[DATA RECORDS Boundary: Start]

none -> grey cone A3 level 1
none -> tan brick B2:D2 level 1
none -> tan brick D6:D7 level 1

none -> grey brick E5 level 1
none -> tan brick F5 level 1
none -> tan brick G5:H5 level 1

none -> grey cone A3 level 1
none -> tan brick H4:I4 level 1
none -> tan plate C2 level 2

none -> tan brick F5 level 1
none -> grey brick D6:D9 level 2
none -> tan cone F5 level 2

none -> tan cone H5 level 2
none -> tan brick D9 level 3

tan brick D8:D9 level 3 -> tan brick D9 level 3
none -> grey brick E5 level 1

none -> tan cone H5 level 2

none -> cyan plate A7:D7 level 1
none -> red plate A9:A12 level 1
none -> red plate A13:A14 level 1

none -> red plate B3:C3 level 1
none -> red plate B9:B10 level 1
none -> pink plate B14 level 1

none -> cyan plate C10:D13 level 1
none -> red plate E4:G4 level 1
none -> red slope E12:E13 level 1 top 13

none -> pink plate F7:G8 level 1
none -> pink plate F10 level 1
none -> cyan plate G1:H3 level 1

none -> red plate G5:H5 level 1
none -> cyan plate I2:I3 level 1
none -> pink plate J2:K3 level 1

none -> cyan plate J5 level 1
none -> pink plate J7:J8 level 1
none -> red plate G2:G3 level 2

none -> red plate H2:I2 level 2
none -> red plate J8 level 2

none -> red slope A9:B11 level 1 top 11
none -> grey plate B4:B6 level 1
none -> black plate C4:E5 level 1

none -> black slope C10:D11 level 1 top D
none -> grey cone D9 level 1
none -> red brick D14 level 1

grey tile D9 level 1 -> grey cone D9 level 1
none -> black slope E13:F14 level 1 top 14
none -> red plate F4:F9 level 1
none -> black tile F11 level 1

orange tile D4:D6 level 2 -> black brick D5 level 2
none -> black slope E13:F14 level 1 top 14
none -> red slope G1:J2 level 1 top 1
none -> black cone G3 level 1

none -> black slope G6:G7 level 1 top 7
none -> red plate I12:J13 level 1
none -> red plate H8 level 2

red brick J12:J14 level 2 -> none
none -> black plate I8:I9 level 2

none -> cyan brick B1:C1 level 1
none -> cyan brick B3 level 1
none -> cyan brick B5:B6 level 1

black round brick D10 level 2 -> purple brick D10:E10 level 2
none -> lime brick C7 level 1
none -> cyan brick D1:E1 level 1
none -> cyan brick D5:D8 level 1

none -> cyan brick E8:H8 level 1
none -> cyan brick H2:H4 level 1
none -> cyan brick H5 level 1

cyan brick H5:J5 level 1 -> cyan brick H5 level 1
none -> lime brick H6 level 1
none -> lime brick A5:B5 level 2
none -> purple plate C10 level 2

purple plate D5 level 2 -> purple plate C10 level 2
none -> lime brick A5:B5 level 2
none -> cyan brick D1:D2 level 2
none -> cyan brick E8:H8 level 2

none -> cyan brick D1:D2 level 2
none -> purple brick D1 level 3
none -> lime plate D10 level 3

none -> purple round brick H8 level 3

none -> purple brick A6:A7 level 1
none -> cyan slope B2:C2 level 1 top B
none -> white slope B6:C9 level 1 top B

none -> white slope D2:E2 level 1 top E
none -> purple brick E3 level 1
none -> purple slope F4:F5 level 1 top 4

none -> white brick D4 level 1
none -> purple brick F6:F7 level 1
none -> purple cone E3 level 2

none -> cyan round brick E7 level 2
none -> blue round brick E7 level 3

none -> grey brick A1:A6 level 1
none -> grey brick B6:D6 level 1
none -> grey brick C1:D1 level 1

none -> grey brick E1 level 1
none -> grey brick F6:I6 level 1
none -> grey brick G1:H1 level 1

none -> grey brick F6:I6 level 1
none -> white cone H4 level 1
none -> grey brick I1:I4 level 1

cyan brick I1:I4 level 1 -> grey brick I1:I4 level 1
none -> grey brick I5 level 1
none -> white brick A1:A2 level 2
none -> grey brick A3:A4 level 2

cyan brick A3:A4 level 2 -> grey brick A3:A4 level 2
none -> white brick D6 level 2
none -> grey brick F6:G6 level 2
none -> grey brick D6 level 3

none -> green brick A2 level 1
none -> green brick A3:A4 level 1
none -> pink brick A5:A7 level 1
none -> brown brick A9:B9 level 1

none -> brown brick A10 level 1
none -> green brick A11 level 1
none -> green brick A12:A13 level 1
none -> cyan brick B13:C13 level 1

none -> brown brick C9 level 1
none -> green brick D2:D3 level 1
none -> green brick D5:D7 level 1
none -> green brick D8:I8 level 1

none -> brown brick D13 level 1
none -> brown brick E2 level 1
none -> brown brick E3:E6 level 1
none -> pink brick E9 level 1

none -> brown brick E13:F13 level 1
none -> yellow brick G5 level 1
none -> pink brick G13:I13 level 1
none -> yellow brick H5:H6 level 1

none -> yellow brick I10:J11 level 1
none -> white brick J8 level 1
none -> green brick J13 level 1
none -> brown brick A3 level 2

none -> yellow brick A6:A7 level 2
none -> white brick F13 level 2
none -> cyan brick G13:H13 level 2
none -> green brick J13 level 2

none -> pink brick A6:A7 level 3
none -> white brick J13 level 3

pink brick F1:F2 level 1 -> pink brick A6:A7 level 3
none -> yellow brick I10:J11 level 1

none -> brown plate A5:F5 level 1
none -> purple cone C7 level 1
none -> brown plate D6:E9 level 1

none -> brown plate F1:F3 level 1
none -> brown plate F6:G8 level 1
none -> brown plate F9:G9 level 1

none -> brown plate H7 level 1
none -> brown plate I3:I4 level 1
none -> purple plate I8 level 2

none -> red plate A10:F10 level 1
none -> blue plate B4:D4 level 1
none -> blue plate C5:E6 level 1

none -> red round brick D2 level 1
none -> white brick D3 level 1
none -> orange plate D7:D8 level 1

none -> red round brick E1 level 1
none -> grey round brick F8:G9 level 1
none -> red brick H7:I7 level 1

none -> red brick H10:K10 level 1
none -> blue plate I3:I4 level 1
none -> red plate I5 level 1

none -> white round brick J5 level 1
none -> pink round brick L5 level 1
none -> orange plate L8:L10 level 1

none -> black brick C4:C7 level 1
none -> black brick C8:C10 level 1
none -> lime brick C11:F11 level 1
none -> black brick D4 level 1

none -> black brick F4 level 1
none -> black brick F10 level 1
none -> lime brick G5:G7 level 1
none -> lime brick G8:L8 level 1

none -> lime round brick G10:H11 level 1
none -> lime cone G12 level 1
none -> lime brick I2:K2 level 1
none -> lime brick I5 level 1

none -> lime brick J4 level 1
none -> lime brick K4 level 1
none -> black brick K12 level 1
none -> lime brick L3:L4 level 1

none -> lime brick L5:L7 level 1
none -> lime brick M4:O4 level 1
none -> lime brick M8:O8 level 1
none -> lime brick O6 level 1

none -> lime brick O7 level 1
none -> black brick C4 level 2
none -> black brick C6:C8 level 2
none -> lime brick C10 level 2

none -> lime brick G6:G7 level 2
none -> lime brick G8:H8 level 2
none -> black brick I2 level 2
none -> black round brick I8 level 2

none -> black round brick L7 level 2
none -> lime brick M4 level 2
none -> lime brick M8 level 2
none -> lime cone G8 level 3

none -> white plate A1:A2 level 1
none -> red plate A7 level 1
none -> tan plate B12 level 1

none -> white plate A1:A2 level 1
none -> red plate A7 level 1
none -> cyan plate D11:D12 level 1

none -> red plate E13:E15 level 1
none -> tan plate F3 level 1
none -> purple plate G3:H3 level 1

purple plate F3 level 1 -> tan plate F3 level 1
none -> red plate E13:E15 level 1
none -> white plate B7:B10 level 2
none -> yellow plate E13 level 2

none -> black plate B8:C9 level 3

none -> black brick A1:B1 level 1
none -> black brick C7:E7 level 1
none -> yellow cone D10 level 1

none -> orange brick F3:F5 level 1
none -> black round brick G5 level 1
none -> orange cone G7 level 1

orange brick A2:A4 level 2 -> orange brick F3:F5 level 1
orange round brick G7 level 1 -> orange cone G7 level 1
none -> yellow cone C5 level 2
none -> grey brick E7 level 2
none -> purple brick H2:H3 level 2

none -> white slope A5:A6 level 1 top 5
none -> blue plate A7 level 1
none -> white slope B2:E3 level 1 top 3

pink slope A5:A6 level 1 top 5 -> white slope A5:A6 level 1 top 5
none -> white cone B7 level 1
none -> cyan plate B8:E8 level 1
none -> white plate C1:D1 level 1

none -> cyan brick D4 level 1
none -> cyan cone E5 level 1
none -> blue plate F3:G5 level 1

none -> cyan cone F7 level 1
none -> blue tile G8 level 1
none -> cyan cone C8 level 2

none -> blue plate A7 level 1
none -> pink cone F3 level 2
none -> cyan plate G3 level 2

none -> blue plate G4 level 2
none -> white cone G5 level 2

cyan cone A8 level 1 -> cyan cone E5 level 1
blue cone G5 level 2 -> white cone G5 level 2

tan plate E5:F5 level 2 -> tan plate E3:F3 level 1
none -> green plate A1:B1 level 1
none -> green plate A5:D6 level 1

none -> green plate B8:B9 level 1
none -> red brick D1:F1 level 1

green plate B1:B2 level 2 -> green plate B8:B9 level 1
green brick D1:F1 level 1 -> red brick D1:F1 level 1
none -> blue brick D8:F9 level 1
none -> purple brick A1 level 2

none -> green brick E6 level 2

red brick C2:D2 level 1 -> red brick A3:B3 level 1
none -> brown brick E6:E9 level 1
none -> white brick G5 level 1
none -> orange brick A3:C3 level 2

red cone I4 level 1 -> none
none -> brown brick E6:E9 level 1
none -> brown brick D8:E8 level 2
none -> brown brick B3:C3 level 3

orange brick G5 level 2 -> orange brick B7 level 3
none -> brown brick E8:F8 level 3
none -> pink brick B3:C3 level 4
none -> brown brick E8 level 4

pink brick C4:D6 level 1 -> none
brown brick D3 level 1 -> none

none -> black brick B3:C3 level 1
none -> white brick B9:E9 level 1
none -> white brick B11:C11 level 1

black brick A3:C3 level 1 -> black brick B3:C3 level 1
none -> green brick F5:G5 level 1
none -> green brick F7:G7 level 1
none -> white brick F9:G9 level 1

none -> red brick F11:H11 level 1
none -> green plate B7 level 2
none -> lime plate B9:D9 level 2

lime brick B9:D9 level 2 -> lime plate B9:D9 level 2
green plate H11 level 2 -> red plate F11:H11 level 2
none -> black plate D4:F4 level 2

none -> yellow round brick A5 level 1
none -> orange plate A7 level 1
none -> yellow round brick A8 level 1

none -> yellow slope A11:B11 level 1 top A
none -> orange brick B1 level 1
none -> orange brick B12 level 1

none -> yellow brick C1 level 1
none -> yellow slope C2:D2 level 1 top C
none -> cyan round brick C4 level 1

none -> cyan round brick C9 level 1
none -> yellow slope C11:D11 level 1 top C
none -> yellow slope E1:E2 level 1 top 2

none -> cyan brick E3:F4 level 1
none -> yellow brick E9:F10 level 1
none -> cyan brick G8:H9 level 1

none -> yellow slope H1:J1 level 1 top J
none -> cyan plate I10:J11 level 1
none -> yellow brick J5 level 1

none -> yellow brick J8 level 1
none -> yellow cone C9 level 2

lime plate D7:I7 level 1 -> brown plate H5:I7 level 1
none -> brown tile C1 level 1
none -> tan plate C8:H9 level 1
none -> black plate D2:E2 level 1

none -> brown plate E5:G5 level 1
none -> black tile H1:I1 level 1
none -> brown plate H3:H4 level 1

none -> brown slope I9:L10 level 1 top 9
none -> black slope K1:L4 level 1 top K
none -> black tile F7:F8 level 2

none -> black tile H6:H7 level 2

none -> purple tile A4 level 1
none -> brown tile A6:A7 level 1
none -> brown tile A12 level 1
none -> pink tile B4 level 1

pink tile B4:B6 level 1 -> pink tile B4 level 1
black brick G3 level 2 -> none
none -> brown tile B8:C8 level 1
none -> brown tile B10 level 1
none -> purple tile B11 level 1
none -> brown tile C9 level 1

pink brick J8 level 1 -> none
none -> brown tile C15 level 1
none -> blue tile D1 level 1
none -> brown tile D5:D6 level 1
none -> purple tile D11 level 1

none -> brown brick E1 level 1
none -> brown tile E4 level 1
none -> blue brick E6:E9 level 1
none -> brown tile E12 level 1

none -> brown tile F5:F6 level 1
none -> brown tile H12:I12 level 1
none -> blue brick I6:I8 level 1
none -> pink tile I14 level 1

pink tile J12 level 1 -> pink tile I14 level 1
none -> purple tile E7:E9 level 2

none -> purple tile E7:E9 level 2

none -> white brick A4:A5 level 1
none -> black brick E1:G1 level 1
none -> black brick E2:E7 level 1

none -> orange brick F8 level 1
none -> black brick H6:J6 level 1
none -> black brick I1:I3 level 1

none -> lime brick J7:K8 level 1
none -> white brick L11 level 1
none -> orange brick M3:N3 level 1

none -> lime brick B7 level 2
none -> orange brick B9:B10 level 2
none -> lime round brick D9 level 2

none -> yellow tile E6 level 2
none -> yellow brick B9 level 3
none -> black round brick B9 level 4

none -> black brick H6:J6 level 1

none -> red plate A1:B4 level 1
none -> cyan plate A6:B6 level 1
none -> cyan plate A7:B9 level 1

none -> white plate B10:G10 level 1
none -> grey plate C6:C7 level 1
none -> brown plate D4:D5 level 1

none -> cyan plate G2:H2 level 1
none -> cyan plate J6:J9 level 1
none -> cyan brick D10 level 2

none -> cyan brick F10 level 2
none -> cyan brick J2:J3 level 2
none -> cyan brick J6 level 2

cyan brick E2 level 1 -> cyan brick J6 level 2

[DATA RECORDS Boundary: End]

All lines in the data above from the one with "none -> brown plate F6:G8 level 1" through the one with "none -> pink round brick L5 level 1" must be repeated exactly, and no others.

## SOLVED PROBLEM
none -> brown plate F6:G8 level 1
none -> brown plate F9:G9 level 1

none -> brown plate H7 level 1
none -> brown plate I3:I4 level 1
none -> purple plate I8 level 2

none -> red plate A10:F10 level 1
none -> blue plate B4:D4 level 1
none -> blue plate C5:E6 level 1

none -> red round brick D2 level 1
none -> white brick D3 level 1
none -> orange plate D7:D8 level 1

none -> red round brick E1 level 1
none -> grey round brick F8:G9 level 1
none -> red brick H7:I7 level 1

none -> red brick H10:K10 level 1
none -> blue plate I3:I4 level 1
none -> red plate I5 level 1

none -> white round brick J5 level 1
none -> pink round brick L5 level 1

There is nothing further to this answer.